[Opening Dataset records section]

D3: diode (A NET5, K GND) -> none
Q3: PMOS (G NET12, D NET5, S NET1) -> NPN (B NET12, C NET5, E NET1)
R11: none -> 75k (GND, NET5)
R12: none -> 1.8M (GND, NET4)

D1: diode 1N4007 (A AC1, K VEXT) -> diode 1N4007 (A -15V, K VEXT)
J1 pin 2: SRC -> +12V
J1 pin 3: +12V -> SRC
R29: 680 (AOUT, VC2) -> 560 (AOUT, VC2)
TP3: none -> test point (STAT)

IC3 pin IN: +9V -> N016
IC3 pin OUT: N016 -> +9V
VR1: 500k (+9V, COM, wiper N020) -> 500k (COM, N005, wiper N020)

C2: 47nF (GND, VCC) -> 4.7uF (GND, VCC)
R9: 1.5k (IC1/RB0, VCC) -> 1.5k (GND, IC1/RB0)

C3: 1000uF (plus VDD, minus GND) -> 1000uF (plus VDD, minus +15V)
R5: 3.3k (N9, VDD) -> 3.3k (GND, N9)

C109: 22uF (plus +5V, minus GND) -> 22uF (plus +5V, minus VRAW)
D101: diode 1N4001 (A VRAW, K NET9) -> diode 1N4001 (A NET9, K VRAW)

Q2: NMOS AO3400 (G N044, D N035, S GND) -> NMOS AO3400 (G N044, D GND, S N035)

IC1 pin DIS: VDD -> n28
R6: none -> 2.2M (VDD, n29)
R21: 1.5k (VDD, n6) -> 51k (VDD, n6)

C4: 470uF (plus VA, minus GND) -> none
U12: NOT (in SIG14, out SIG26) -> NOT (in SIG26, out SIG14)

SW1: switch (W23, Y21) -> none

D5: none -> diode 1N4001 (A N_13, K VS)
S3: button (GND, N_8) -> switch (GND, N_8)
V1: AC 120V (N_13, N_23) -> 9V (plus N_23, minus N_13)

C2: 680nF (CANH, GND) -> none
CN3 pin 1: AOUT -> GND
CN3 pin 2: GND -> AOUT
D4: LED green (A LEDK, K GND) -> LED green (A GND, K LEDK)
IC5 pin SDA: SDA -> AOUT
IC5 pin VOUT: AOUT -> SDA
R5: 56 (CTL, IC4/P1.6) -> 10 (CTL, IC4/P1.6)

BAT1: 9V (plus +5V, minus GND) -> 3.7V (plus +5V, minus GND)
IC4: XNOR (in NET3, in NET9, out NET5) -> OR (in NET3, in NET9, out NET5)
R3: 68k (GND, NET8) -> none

[Closing Dataset records section]

*Exercise details:* Filter the entries above down to the lines that contain the word "minus".

*Written answer:*
C3: 1000uF (plus VDD, minus GND) -> 1000uF (plus VDD, minus +15V)
C109: 22uF (plus +5V, minus GND) -> 22uF (plus +5V, minus VRAW)
C4: 470uF (plus VA, minus GND) -> none
V1: AC 120V (N_13, N_23) -> 9V (plus N_23, minus N_13)
BAT1: 9V (plus +5V, minus GND) -> 3.7V (plus +5V, minus GND)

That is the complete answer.